§ What you have to do
The answer is to be an exact copy of the lines below running from the line with "black bowl: 3 -> 2" down to the line with "yellow bowl: 2 -> 1", both ends included, and nothing more.

§ Data supplied
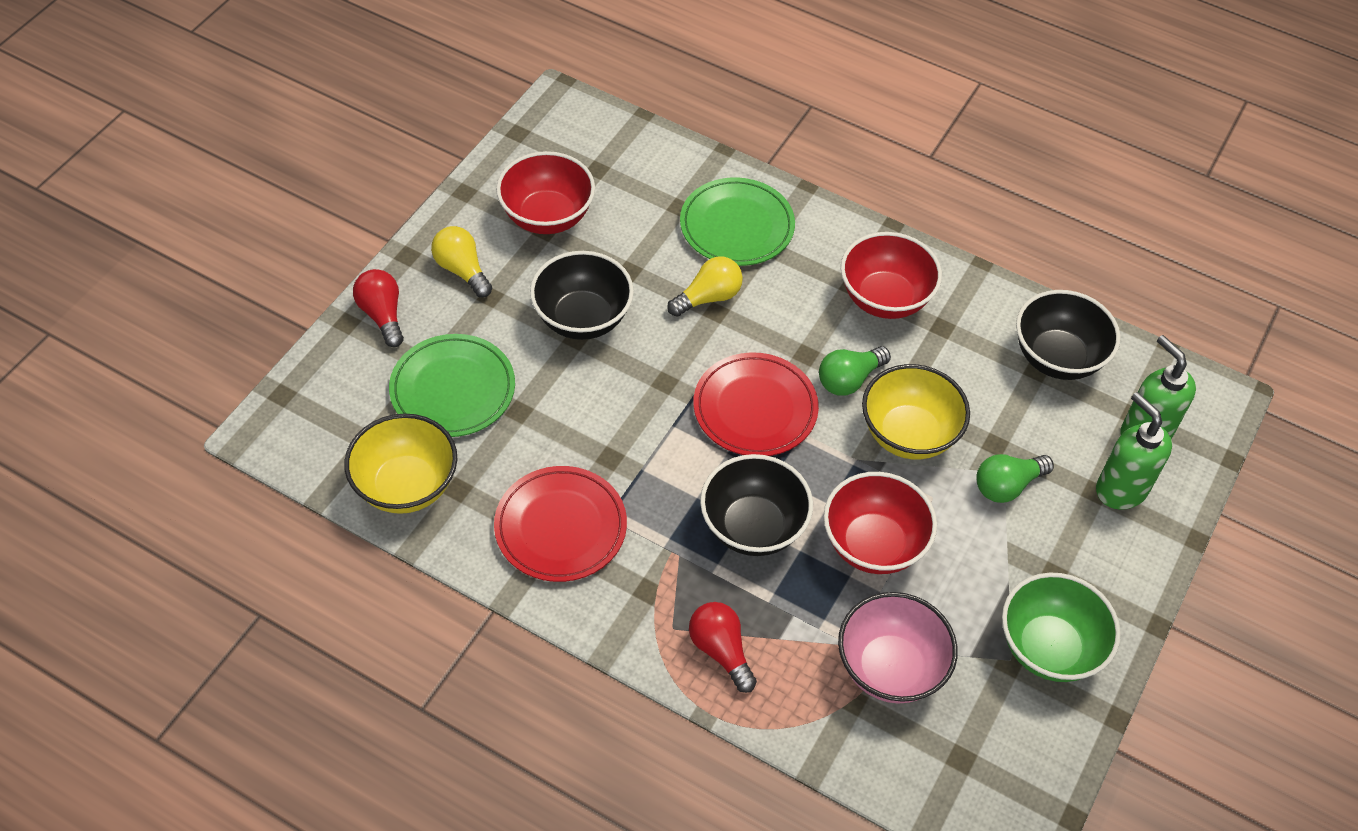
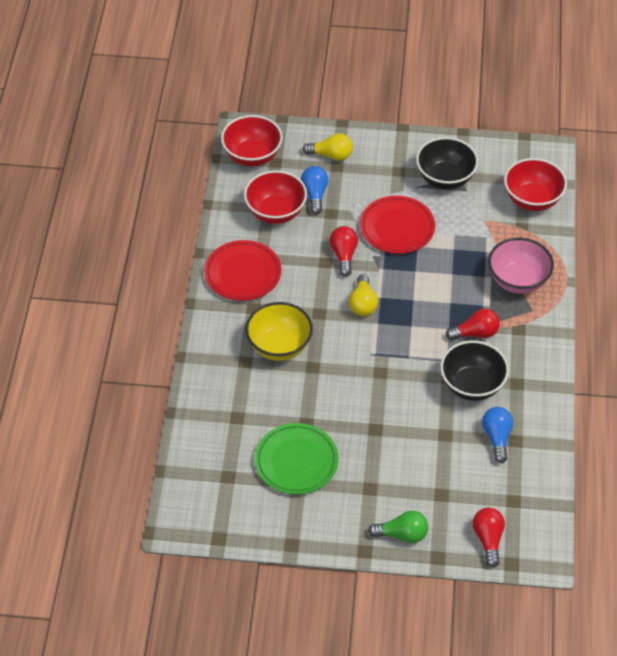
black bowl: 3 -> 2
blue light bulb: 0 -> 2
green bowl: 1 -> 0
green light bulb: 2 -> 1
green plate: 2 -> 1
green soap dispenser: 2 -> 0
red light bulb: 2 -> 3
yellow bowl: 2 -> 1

---

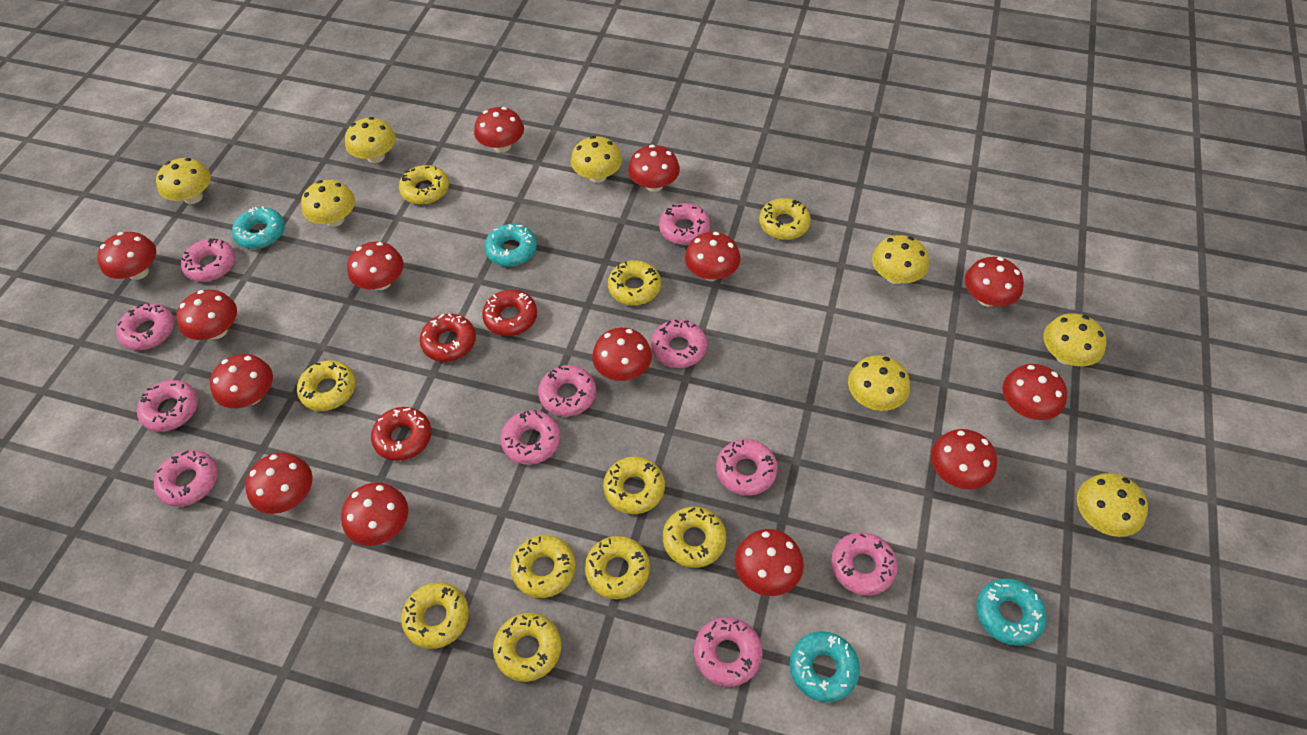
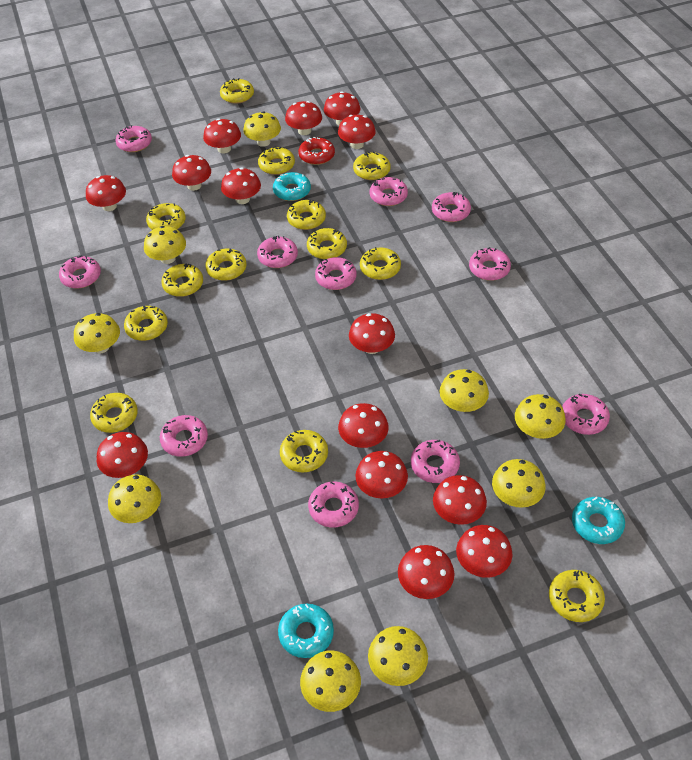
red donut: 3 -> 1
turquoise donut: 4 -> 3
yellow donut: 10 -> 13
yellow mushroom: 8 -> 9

§ Answer below
black bowl: 3 -> 2
blue light bulb: 0 -> 2
green bowl: 1 -> 0
green light bulb: 2 -> 1
green plate: 2 -> 1
green soap dispenser: 2 -> 0
red light bulb: 2 -> 3
yellow bowl: 2 -> 1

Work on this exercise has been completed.